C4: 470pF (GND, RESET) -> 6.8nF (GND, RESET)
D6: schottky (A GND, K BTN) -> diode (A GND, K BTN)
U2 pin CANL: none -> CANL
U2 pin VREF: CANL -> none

::::

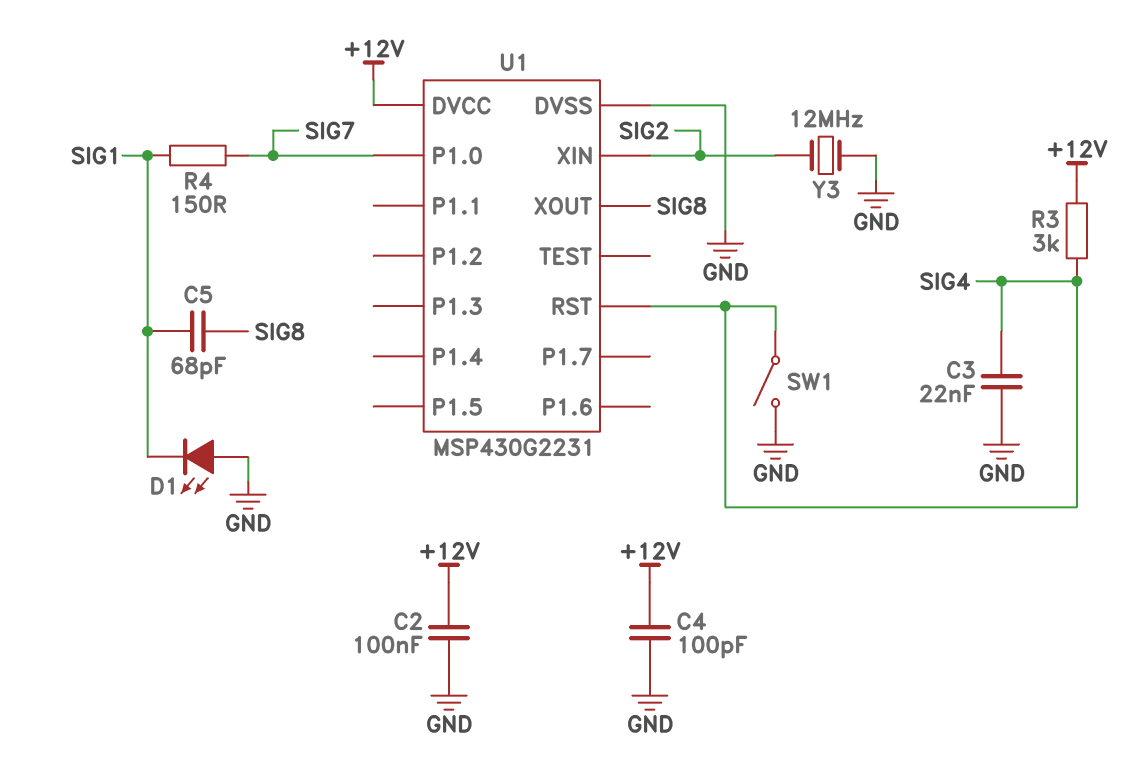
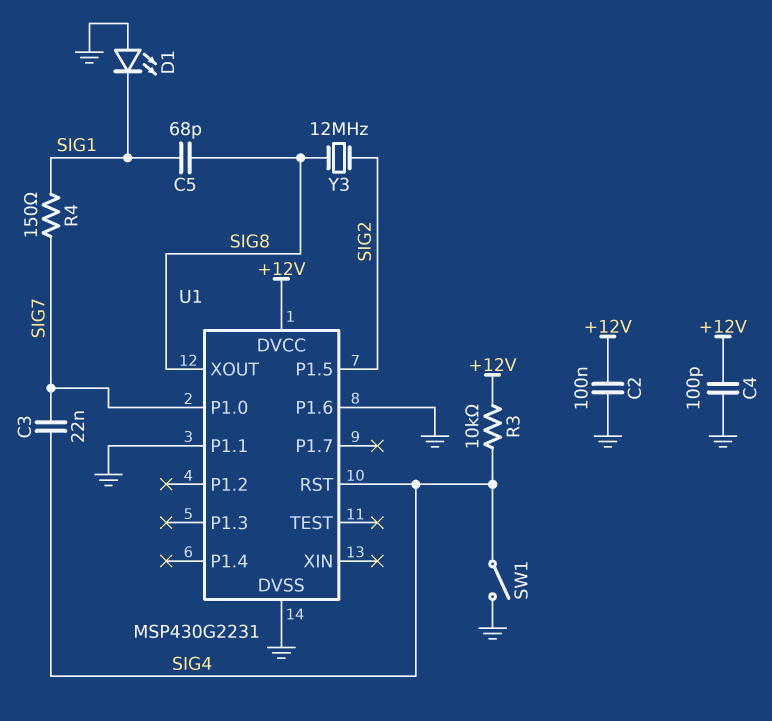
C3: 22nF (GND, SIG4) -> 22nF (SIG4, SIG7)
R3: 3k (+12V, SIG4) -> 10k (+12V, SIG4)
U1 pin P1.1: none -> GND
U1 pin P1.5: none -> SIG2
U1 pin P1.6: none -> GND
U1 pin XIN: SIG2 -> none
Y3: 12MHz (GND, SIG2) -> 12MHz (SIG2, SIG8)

::::

--- Exercise instructions ---
Copy each line of the listing that holds the word "CANL".

--- Output of the task ---
U2 pin CANL: none -> CANL
U2 pin VREF: CANL -> none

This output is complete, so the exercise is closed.